■ DATASET EXTRACT:
======

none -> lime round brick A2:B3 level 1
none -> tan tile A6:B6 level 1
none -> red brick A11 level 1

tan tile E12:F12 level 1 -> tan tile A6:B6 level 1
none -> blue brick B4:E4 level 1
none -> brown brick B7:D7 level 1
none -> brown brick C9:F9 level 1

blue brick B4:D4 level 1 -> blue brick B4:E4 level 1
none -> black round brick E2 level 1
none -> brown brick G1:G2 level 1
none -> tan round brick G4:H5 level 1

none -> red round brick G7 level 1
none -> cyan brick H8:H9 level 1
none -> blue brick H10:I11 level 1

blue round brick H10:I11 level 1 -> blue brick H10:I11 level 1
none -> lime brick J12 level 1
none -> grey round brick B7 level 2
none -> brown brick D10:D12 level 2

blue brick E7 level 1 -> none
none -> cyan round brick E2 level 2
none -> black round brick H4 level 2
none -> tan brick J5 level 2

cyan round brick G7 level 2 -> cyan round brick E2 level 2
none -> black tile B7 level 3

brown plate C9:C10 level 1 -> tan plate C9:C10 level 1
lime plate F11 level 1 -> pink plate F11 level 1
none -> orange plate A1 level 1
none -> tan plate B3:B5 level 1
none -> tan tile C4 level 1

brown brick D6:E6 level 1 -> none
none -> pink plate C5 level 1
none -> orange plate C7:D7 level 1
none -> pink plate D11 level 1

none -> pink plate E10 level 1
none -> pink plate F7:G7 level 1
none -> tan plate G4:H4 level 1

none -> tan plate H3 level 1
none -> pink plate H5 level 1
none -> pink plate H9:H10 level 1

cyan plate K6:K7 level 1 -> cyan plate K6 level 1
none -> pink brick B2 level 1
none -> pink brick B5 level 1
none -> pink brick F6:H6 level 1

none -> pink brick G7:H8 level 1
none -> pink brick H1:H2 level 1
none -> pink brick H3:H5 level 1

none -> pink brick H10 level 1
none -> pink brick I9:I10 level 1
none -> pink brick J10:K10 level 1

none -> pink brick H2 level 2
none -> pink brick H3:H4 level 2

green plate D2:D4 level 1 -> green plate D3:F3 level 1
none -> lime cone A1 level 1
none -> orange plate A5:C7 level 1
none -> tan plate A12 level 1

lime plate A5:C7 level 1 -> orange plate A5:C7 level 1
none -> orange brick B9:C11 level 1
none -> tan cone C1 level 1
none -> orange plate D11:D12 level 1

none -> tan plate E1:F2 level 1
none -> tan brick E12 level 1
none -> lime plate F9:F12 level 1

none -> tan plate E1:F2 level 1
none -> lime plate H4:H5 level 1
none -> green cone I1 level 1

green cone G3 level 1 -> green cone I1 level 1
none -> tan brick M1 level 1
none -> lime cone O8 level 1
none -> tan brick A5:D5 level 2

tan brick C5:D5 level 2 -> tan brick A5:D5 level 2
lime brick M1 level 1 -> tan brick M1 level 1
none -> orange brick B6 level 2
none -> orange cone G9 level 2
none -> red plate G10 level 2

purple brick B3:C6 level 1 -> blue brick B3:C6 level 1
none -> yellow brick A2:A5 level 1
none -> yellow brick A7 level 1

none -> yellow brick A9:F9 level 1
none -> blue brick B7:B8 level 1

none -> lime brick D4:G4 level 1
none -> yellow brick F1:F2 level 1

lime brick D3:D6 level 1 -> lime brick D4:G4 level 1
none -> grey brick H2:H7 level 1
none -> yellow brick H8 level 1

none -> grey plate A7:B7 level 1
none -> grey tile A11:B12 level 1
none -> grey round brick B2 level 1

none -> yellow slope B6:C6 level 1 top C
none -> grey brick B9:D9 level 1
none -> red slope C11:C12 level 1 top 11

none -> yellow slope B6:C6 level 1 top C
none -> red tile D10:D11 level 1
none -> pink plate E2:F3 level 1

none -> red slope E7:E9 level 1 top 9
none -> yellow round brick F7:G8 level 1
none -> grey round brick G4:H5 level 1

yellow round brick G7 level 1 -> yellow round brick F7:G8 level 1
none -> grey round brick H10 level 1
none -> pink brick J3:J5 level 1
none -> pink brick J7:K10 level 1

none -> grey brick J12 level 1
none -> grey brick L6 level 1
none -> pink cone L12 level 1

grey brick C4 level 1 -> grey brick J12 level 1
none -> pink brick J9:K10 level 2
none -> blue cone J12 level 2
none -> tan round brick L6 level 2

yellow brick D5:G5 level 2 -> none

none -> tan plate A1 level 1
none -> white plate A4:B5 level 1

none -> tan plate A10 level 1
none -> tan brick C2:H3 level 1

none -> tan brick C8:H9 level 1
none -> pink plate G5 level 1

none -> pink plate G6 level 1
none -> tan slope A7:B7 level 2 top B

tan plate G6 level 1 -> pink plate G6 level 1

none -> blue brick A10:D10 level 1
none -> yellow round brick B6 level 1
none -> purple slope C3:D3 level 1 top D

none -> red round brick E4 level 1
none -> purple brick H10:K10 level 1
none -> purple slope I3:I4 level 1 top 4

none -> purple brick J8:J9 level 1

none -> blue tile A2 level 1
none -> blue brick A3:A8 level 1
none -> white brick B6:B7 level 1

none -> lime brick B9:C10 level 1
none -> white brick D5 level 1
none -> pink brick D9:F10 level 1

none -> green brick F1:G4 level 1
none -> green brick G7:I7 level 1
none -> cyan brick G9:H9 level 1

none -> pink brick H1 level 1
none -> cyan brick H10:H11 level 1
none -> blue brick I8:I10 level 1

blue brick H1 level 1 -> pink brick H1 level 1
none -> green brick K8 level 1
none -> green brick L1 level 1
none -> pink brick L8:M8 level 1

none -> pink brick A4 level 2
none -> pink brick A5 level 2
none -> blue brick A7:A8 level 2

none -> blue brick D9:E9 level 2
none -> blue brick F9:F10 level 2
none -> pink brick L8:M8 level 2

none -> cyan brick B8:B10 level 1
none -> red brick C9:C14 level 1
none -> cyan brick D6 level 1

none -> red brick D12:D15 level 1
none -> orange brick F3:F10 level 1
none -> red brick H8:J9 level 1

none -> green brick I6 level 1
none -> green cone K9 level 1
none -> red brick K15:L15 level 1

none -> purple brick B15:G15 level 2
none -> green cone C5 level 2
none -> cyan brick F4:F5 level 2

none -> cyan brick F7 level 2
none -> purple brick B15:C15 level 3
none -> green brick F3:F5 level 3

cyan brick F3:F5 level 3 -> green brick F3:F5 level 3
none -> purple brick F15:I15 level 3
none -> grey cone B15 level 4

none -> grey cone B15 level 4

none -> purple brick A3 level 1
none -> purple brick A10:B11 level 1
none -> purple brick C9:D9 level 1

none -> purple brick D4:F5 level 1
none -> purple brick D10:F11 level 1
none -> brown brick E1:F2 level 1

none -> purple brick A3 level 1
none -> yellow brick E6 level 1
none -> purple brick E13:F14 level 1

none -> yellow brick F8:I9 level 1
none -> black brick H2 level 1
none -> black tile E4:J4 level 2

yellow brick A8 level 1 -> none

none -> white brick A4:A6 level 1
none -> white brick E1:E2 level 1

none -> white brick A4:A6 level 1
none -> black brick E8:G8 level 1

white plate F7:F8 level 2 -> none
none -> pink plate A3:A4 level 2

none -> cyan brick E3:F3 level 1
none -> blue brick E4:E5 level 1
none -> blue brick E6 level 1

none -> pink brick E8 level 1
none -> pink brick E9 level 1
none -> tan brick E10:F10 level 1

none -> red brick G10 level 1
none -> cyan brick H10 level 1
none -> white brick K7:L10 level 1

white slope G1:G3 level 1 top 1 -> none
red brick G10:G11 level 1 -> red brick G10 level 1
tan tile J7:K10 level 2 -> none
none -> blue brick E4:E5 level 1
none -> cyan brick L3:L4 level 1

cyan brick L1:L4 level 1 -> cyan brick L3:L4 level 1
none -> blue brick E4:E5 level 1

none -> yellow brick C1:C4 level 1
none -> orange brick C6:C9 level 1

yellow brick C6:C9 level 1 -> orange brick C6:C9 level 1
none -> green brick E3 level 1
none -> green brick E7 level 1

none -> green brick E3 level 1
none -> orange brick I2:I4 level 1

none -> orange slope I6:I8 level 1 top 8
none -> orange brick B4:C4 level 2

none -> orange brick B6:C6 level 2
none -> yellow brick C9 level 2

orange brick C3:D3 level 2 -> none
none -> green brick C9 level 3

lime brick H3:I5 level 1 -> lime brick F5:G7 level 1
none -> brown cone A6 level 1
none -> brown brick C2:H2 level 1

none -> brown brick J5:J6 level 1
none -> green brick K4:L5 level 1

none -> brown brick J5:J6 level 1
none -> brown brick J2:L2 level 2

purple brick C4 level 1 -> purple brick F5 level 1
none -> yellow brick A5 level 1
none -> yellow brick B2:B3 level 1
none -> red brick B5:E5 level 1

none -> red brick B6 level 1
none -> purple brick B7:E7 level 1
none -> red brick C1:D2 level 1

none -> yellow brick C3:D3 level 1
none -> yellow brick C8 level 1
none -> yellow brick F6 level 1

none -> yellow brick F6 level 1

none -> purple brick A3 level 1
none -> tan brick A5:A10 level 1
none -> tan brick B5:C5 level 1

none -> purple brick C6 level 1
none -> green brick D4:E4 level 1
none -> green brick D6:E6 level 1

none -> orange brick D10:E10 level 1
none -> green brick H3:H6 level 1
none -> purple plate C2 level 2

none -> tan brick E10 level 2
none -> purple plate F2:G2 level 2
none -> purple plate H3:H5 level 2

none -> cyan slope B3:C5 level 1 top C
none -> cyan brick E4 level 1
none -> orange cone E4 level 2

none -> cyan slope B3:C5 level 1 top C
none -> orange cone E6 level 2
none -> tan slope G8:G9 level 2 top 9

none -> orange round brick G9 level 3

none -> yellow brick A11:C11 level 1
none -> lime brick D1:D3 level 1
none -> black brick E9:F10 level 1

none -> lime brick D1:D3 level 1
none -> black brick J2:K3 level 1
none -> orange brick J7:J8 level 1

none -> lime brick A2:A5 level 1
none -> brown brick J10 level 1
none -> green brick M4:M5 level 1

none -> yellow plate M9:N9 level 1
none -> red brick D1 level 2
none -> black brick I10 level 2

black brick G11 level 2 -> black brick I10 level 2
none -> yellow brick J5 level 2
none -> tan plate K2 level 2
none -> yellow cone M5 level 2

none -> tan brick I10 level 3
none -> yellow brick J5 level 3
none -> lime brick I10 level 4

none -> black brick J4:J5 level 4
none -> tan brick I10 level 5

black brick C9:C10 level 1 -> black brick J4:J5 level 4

======

■ PROBLEM DESCRIPTION:
Every line from the one containing "purple brick C4" through the end of the data must be repeated exactly, and no other line.

■ ANSWER TO THE EXERCISE:
purple brick C4 level 1 -> purple brick F5 level 1
none -> yellow brick A5 level 1
none -> yellow brick B2:B3 level 1
none -> red brick B5:E5 level 1

none -> red brick B6 level 1
none -> purple brick B7:E7 level 1
none -> red brick C1:D2 level 1

none -> yellow brick C3:D3 level 1
none -> yellow brick C8 level 1
none -> yellow brick F6 level 1

none -> yellow brick F6 level 1

none -> purple brick A3 level 1
none -> tan brick A5:A10 level 1
none -> tan brick B5:C5 level 1

none -> purple brick C6 level 1
none -> green brick D4:E4 level 1
none -> green brick D6:E6 level 1

none -> orange brick D10:E10 level 1
none -> green brick H3:H6 level 1
none -> purple plate C2 level 2

none -> tan brick E10 level 2
none -> purple plate F2:G2 level 2
none -> purple plate H3:H5 level 2

none -> cyan slope B3:C5 level 1 top C
none -> cyan brick E4 level 1
none -> orange cone E4 level 2

none -> cyan slope B3:C5 level 1 top C
none -> orange cone E6 level 2
none -> tan slope G8:G9 level 2 top 9

none -> orange round brick G9 level 3

none -> yellow brick A11:C11 level 1
none -> lime brick D1:D3 level 1
none -> black brick E9:F10 level 1

none -> lime brick D1:D3 level 1
none -> black brick J2:K3 level 1
none -> orange brick J7:J8 level 1

none -> lime brick A2:A5 level 1
none -> brown brick J10 level 1
none -> green brick M4:M5 level 1

none -> yellow plate M9:N9 level 1
none -> red brick D1 level 2
none -> black brick I10 level 2

black brick G11 level 2 -> black brick I10 level 2
none -> yellow brick J5 level 2
none -> tan plate K2 level 2
none -> yellow cone M5 level 2

none -> tan brick I10 level 3
none -> yellow brick J5 level 3
none -> lime brick I10 level 4

none -> black brick J4:J5 level 4
none -> tan brick I10 level 5

black brick C9:C10 level 1 -> black brick J4:J5 level 4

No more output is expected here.